Work to complete: Any picture in the data below should be skipped, while every line is repeated exactly.

* * * *

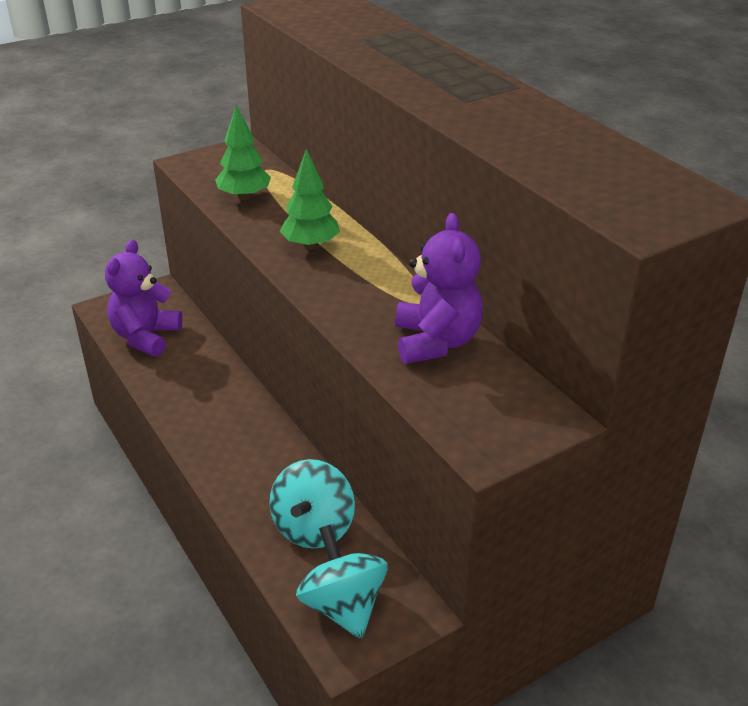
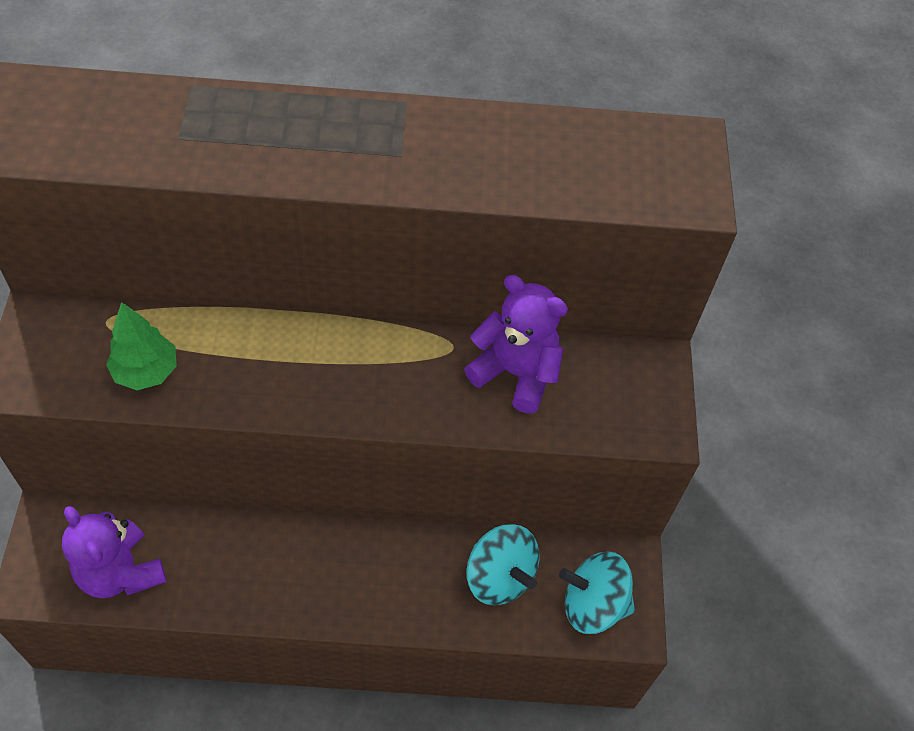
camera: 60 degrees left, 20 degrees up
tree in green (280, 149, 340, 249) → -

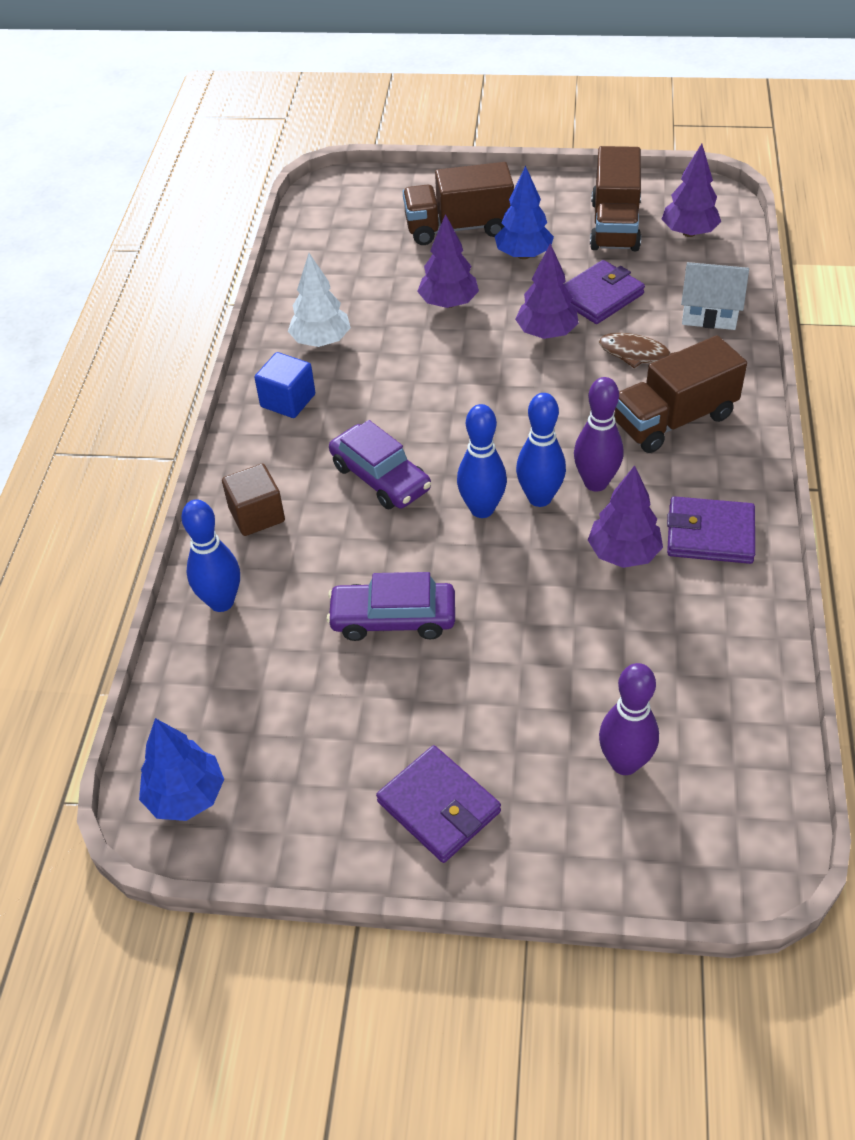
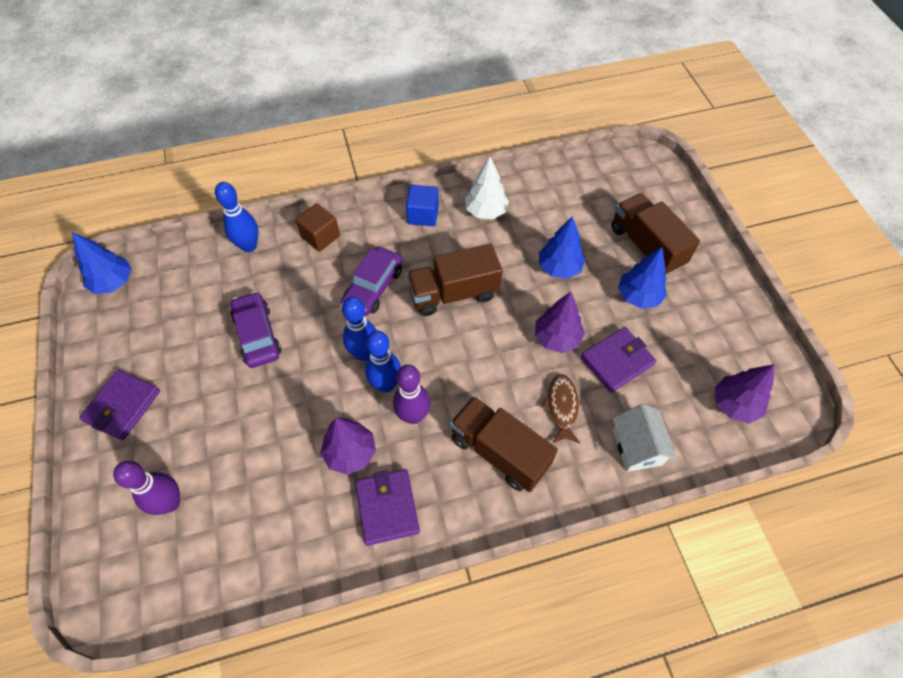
camera: 65 degrees right, 10 degrees up
tree in purple (417, 214, 479, 308) → tree in blue (539, 216, 585, 279)
wallet in purple (564, 260, 645, 324) → wallet in purple (581, 327, 656, 393), 60 degrees counterclockwise
truck in brown (590, 146, 641, 251) → truck in brown (407, 244, 503, 316), shifted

* * * *

Exercise answer:
camera: 60 degrees left, 20 degrees up
tree in green (280, 149, 340, 249) → -

camera: 65 degrees right, 10 degrees up
tree in purple (417, 214, 479, 308) → tree in blue (539, 216, 585, 279)
wallet in purple (564, 260, 645, 324) → wallet in purple (581, 327, 656, 393), 60 degrees counterclockwise
truck in brown (590, 146, 641, 251) → truck in brown (407, 244, 503, 316), shifted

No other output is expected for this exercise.